Directions: How many of the lines below contain the string "tuplet"? Reply with the number alone.

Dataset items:
◆ ◆ ◆ ◆

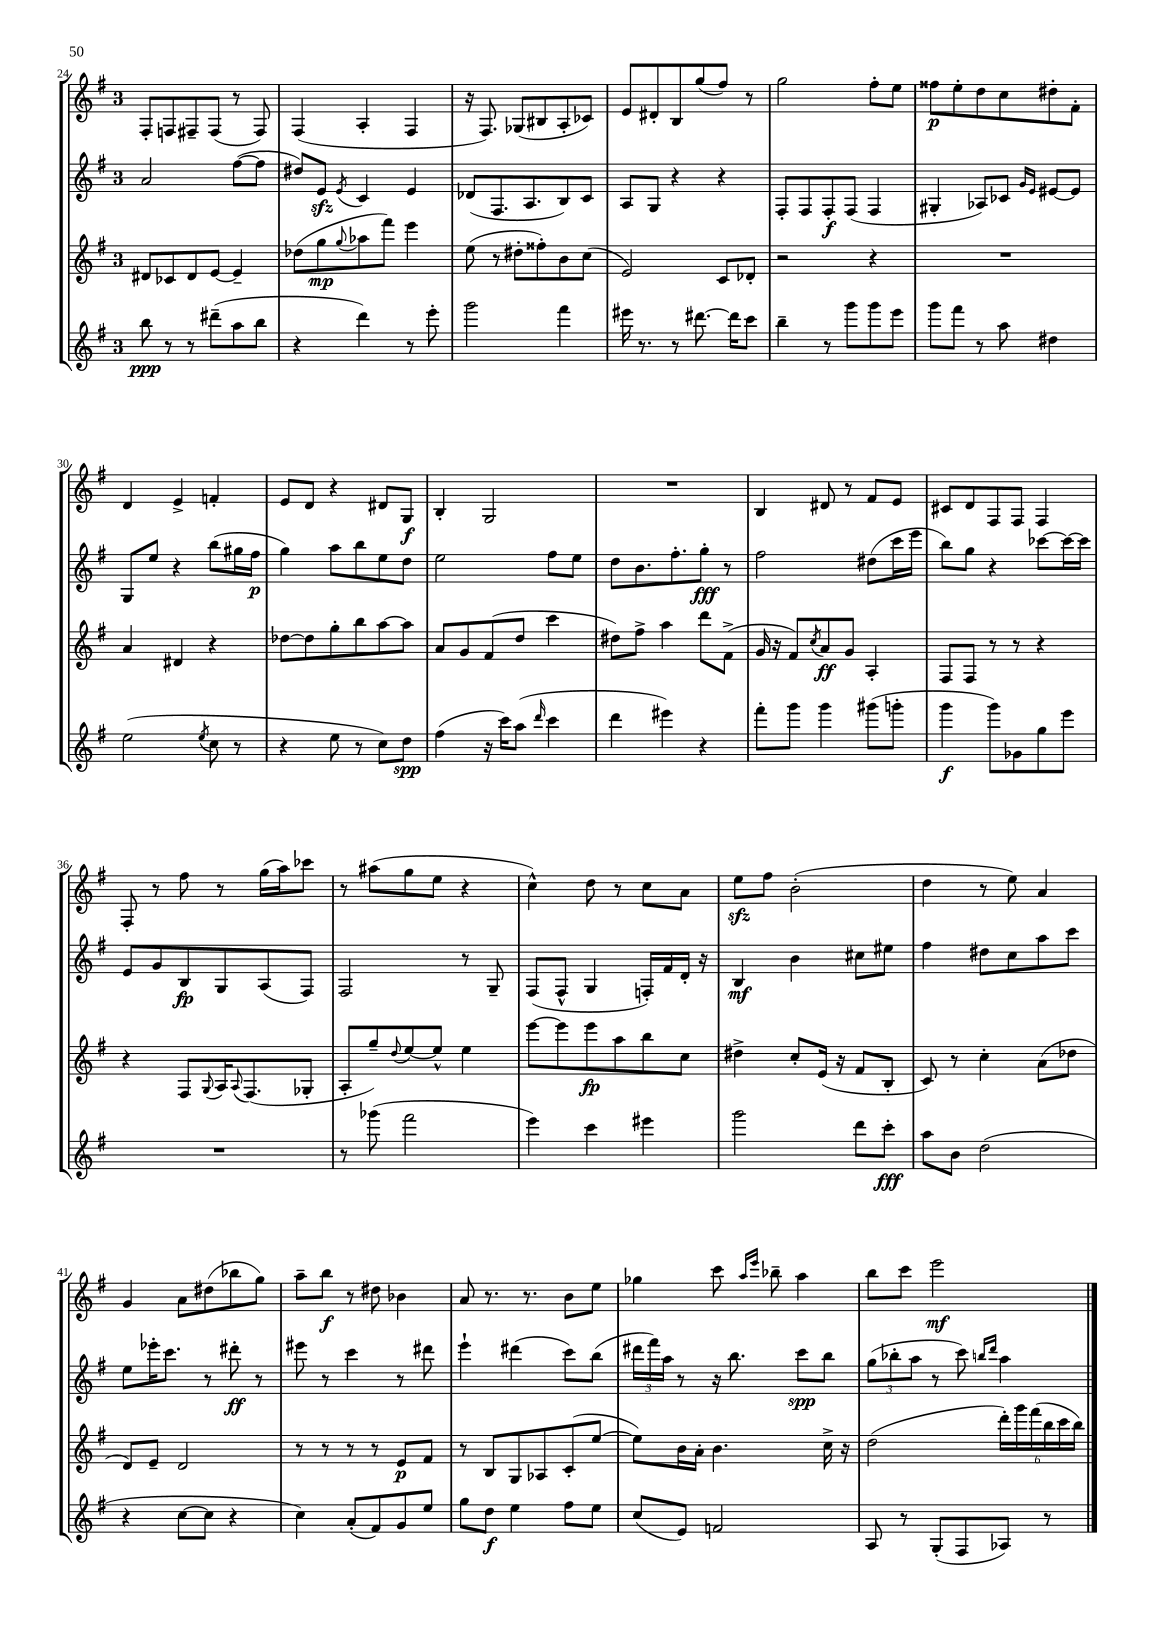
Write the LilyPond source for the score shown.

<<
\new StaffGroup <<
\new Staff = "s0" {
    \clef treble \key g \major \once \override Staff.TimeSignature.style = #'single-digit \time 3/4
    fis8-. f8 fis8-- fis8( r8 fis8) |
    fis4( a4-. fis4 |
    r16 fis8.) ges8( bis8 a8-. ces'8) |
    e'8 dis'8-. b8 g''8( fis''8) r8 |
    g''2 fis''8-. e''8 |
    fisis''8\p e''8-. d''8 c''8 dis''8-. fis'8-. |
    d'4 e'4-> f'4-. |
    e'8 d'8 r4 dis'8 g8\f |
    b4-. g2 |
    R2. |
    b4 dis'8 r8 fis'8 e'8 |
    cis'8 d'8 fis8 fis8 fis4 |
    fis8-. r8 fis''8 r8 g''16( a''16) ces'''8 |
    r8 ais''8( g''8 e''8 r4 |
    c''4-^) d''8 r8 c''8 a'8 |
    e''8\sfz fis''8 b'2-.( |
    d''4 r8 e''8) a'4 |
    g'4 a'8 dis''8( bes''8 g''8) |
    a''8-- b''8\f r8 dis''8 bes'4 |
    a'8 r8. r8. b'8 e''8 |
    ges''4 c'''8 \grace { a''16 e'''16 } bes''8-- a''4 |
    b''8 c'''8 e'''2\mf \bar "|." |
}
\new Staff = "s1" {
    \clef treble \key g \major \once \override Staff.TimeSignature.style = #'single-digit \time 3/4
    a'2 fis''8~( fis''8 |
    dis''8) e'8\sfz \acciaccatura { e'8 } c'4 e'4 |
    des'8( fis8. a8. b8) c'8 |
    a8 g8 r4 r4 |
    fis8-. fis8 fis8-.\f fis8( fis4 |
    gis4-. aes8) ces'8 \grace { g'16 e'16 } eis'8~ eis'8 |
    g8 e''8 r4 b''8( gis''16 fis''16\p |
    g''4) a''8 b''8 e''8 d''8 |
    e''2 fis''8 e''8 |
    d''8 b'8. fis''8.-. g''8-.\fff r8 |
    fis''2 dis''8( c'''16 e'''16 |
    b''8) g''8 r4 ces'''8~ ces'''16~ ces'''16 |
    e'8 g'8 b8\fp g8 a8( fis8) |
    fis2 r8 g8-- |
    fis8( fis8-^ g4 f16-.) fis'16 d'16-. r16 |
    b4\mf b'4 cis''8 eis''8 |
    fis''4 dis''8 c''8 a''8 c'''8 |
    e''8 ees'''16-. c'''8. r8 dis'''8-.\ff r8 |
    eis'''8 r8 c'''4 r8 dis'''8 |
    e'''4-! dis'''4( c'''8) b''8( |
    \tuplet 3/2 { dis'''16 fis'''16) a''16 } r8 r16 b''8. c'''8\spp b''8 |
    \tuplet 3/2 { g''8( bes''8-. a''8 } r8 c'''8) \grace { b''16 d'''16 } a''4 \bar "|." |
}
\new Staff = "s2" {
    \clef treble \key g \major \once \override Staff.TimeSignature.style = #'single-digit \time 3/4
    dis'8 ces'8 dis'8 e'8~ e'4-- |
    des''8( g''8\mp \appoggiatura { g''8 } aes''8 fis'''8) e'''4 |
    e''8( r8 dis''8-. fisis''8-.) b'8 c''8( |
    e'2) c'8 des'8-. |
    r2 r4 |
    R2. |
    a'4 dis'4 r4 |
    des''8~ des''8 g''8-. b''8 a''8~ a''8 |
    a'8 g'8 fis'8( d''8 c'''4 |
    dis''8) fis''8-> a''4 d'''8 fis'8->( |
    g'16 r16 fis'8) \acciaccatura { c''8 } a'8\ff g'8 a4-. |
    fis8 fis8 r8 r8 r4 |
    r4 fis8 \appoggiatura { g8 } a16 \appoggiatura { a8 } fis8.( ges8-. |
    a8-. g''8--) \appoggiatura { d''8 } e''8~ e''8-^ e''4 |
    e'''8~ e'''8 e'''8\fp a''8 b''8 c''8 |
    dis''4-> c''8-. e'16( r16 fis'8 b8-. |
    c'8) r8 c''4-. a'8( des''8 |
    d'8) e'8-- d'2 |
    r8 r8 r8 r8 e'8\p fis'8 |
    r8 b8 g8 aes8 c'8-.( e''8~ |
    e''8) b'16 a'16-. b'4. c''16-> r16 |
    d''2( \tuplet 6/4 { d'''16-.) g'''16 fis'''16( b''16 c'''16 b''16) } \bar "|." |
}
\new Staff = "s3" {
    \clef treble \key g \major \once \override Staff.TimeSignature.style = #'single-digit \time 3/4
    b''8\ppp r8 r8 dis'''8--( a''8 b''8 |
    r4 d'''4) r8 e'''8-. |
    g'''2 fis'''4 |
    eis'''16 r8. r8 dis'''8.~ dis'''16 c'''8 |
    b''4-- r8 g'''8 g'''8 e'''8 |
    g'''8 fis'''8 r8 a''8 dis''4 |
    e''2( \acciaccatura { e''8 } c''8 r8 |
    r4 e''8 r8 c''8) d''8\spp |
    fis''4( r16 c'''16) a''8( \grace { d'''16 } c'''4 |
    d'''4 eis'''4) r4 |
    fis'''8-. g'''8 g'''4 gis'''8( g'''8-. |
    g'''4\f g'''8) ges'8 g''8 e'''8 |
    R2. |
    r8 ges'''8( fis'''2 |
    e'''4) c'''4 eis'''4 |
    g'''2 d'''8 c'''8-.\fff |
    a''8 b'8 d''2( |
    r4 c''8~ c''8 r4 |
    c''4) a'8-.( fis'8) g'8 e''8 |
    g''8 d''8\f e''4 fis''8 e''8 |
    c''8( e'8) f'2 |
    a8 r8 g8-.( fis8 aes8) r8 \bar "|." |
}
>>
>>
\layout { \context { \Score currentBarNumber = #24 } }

◆ ◆ ◆ ◆

Solved problem: 3